++++ Extracted records

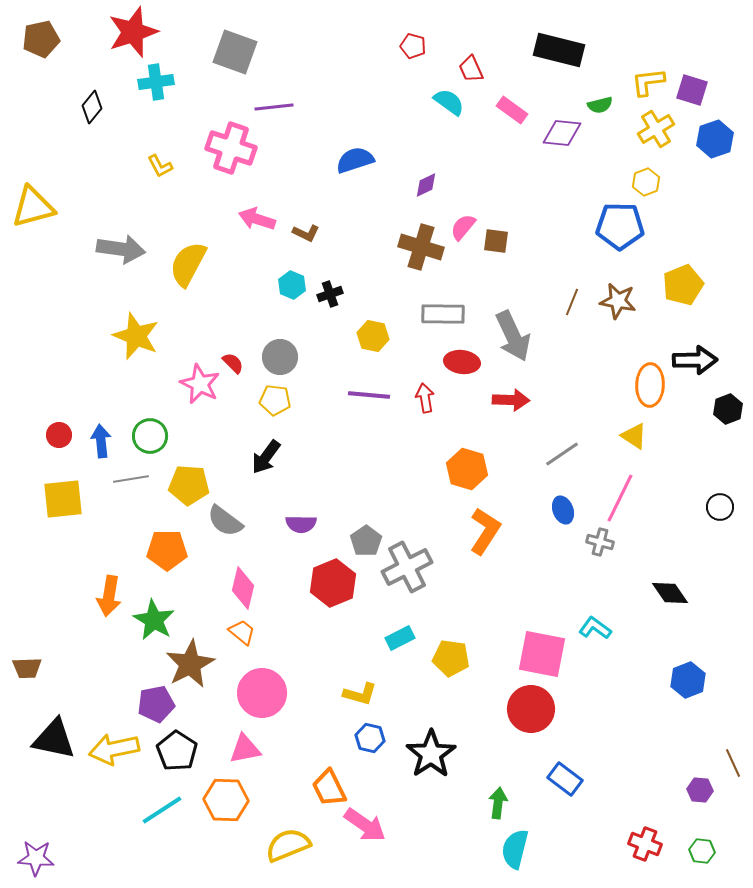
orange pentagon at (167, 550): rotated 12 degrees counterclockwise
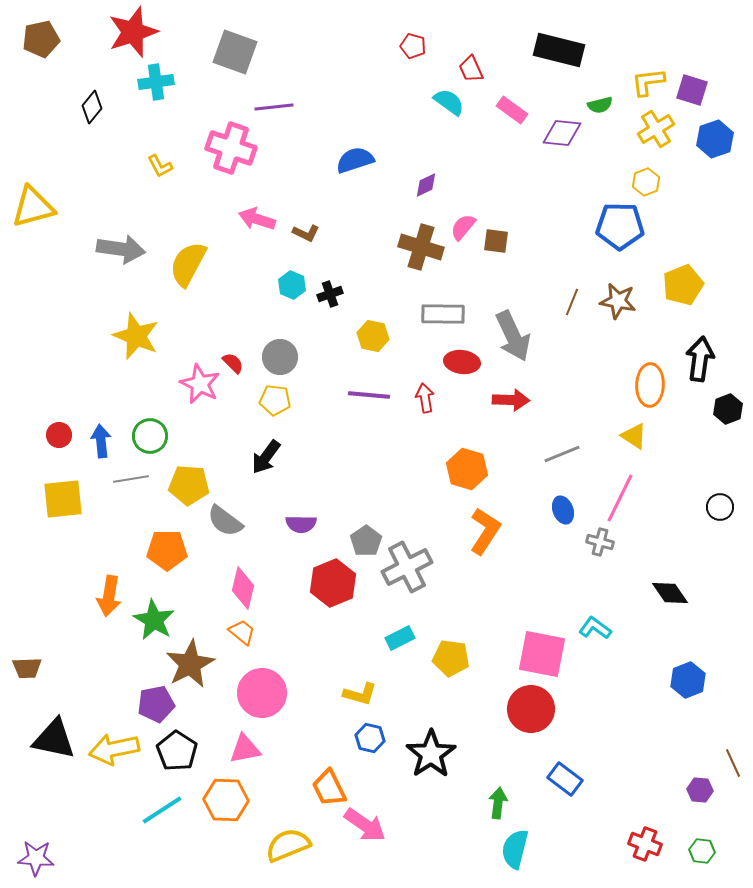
black arrow at (695, 360): moved 5 px right, 1 px up; rotated 81 degrees counterclockwise
gray line at (562, 454): rotated 12 degrees clockwise
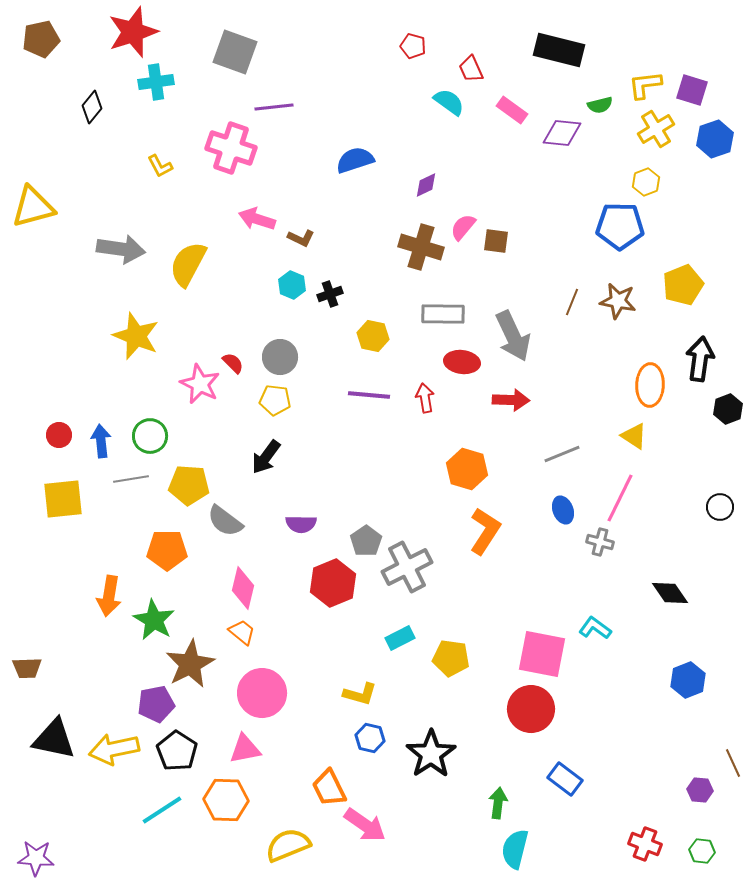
yellow L-shape at (648, 82): moved 3 px left, 3 px down
brown L-shape at (306, 233): moved 5 px left, 5 px down
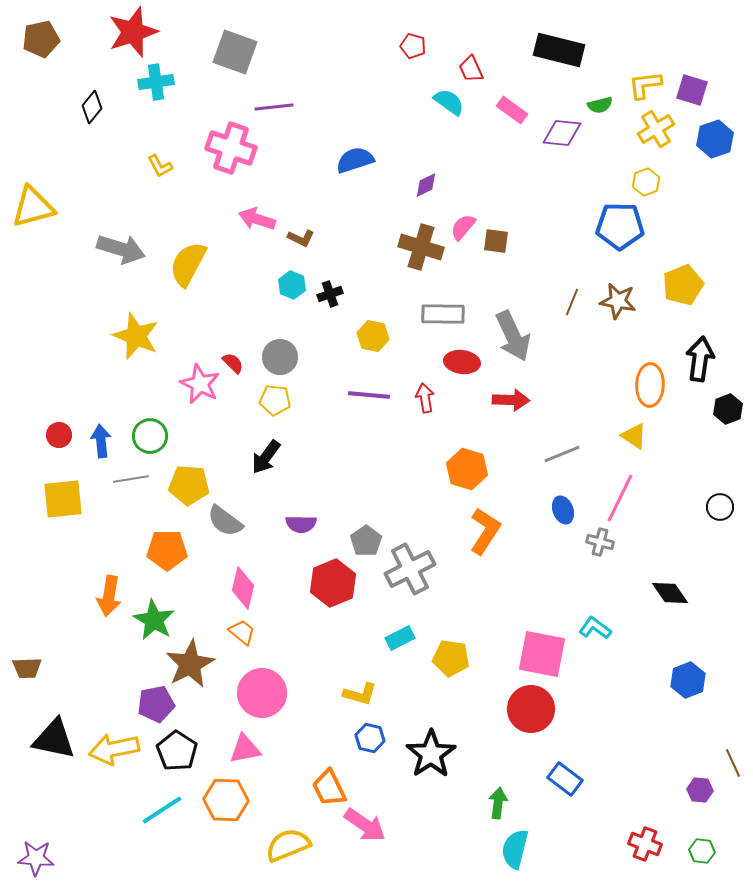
gray arrow at (121, 249): rotated 9 degrees clockwise
gray cross at (407, 567): moved 3 px right, 2 px down
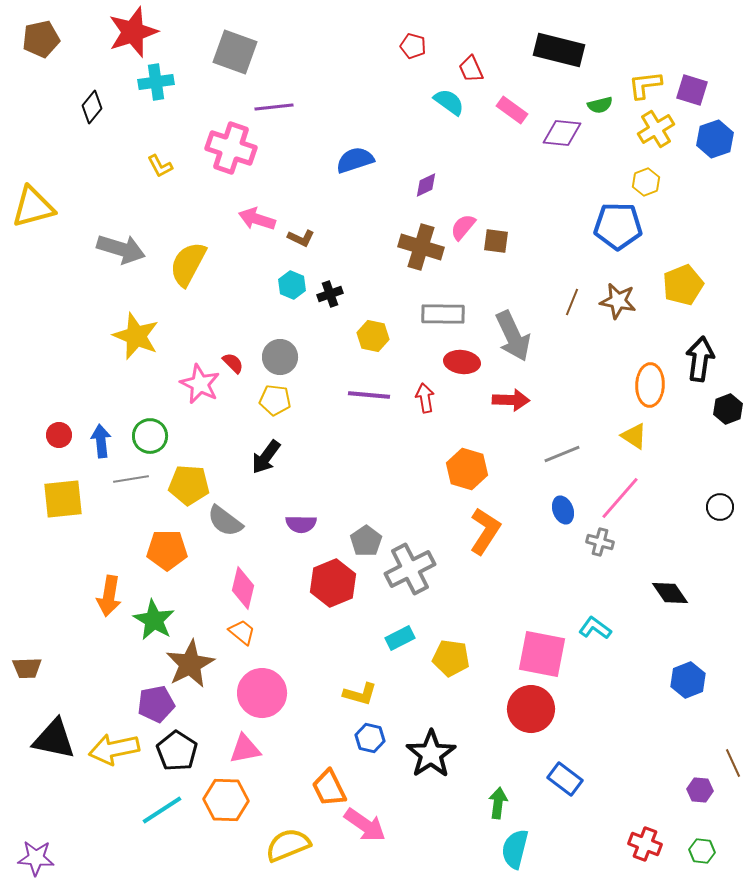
blue pentagon at (620, 226): moved 2 px left
pink line at (620, 498): rotated 15 degrees clockwise
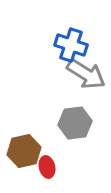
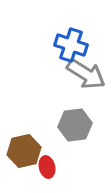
gray hexagon: moved 2 px down
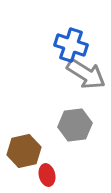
red ellipse: moved 8 px down
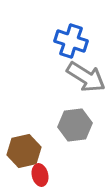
blue cross: moved 4 px up
gray arrow: moved 3 px down
red ellipse: moved 7 px left
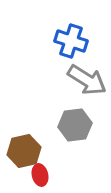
gray arrow: moved 1 px right, 3 px down
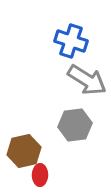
red ellipse: rotated 15 degrees clockwise
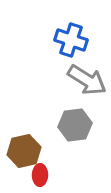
blue cross: moved 1 px up
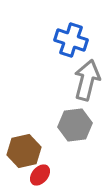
gray arrow: rotated 108 degrees counterclockwise
red ellipse: rotated 40 degrees clockwise
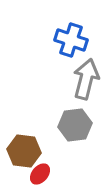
gray arrow: moved 1 px left, 1 px up
brown hexagon: rotated 20 degrees clockwise
red ellipse: moved 1 px up
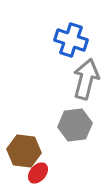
red ellipse: moved 2 px left, 1 px up
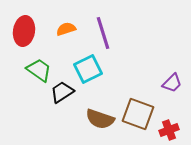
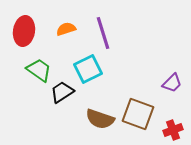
red cross: moved 4 px right
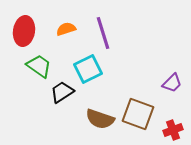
green trapezoid: moved 4 px up
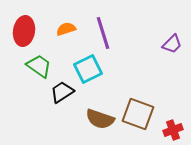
purple trapezoid: moved 39 px up
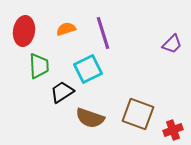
green trapezoid: rotated 52 degrees clockwise
brown semicircle: moved 10 px left, 1 px up
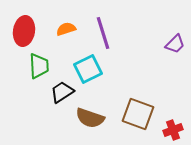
purple trapezoid: moved 3 px right
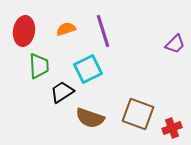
purple line: moved 2 px up
red cross: moved 1 px left, 2 px up
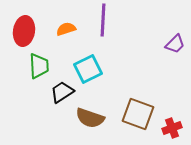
purple line: moved 11 px up; rotated 20 degrees clockwise
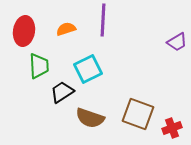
purple trapezoid: moved 2 px right, 2 px up; rotated 15 degrees clockwise
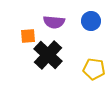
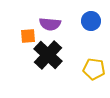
purple semicircle: moved 4 px left, 2 px down
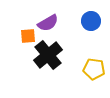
purple semicircle: moved 2 px left, 1 px up; rotated 35 degrees counterclockwise
black cross: rotated 8 degrees clockwise
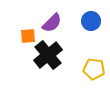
purple semicircle: moved 4 px right; rotated 15 degrees counterclockwise
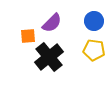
blue circle: moved 3 px right
black cross: moved 1 px right, 2 px down
yellow pentagon: moved 19 px up
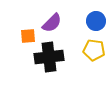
blue circle: moved 2 px right
black cross: rotated 32 degrees clockwise
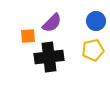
yellow pentagon: moved 1 px left; rotated 20 degrees counterclockwise
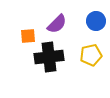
purple semicircle: moved 5 px right, 1 px down
yellow pentagon: moved 2 px left, 5 px down
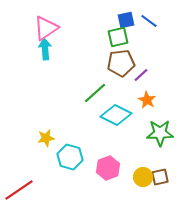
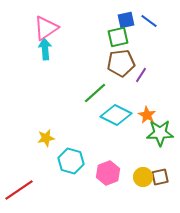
purple line: rotated 14 degrees counterclockwise
orange star: moved 15 px down
cyan hexagon: moved 1 px right, 4 px down
pink hexagon: moved 5 px down
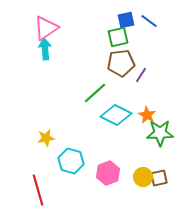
brown square: moved 1 px left, 1 px down
red line: moved 19 px right; rotated 72 degrees counterclockwise
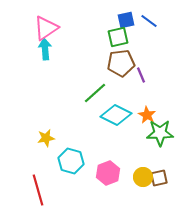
purple line: rotated 56 degrees counterclockwise
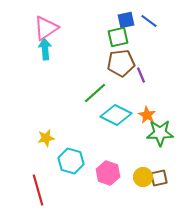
pink hexagon: rotated 20 degrees counterclockwise
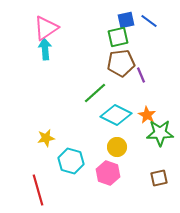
yellow circle: moved 26 px left, 30 px up
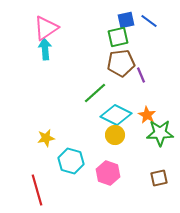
yellow circle: moved 2 px left, 12 px up
red line: moved 1 px left
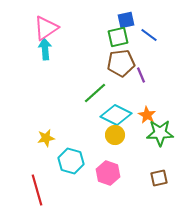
blue line: moved 14 px down
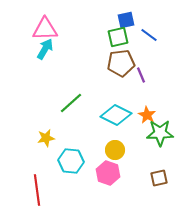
pink triangle: moved 1 px left, 1 px down; rotated 32 degrees clockwise
cyan arrow: rotated 35 degrees clockwise
green line: moved 24 px left, 10 px down
yellow circle: moved 15 px down
cyan hexagon: rotated 10 degrees counterclockwise
red line: rotated 8 degrees clockwise
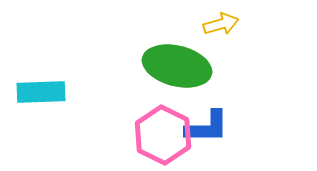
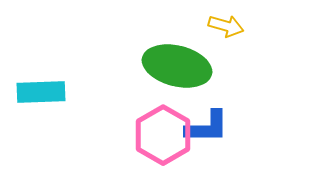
yellow arrow: moved 5 px right, 2 px down; rotated 32 degrees clockwise
pink hexagon: rotated 4 degrees clockwise
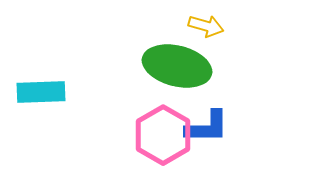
yellow arrow: moved 20 px left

++++++++

Exercise =>
Write out every line of the data above exactly as it appears, leaving out the pictures.

Reply to the task =>
orange pentagon at (167, 550): rotated 12 degrees counterclockwise
black arrow at (695, 360): moved 5 px right, 1 px up; rotated 81 degrees counterclockwise
gray line at (562, 454): rotated 12 degrees clockwise
yellow L-shape at (648, 82): moved 3 px left, 3 px down
brown L-shape at (306, 233): moved 5 px left, 5 px down
gray arrow at (121, 249): rotated 9 degrees clockwise
gray cross at (407, 567): moved 3 px right, 2 px down
blue pentagon at (620, 226): moved 2 px left
pink line at (620, 498): rotated 15 degrees clockwise
gray hexagon: moved 2 px down
red ellipse: moved 8 px down
blue cross: moved 4 px up
gray arrow: moved 3 px down
red ellipse: moved 7 px left
gray arrow: moved 1 px right, 3 px down
red ellipse: rotated 15 degrees clockwise
blue cross: moved 1 px up
gray arrow: rotated 108 degrees counterclockwise
red ellipse: rotated 40 degrees clockwise
gray arrow: moved 1 px left, 1 px up
brown hexagon: rotated 20 degrees clockwise
red ellipse: moved 1 px up
red ellipse: moved 2 px left, 1 px up
red cross: moved 4 px right
green trapezoid: moved 4 px up
purple trapezoid: moved 39 px up
green trapezoid: rotated 52 degrees clockwise
brown semicircle: moved 10 px left, 1 px up
purple trapezoid: moved 3 px right
purple line: moved 2 px up
red cross: moved 1 px left, 2 px up
purple line: moved 11 px up; rotated 20 degrees clockwise
purple trapezoid: moved 2 px right, 2 px up; rotated 15 degrees clockwise
purple semicircle: moved 4 px left, 2 px down
purple semicircle: moved 2 px left, 1 px up; rotated 35 degrees counterclockwise
black cross: rotated 8 degrees clockwise
purple semicircle: moved 4 px right; rotated 15 degrees counterclockwise
blue circle: moved 3 px right
black cross: moved 1 px right, 2 px down
yellow pentagon: moved 19 px up
blue circle: moved 2 px right
black cross: rotated 32 degrees clockwise
yellow pentagon: moved 1 px left; rotated 20 degrees counterclockwise
purple semicircle: moved 5 px right, 1 px down
yellow pentagon: moved 2 px left, 5 px down
purple line: rotated 14 degrees counterclockwise
orange star: moved 15 px down
cyan hexagon: moved 1 px right, 4 px down
pink hexagon: moved 5 px down
brown square: moved 1 px left, 1 px down
red line: moved 19 px right; rotated 72 degrees counterclockwise
purple line: rotated 56 degrees counterclockwise
pink hexagon: rotated 20 degrees counterclockwise
yellow circle: moved 26 px left, 30 px up
yellow circle: moved 2 px left, 12 px up
red line: moved 1 px left
blue line: moved 14 px down
pink triangle: moved 1 px left, 1 px down; rotated 32 degrees clockwise
cyan arrow: rotated 35 degrees clockwise
green line: moved 24 px left, 10 px down
yellow circle: moved 15 px down
cyan hexagon: rotated 10 degrees counterclockwise
red line: rotated 8 degrees clockwise
yellow arrow: moved 5 px right, 2 px down; rotated 32 degrees clockwise
pink hexagon: rotated 4 degrees clockwise
yellow arrow: moved 20 px left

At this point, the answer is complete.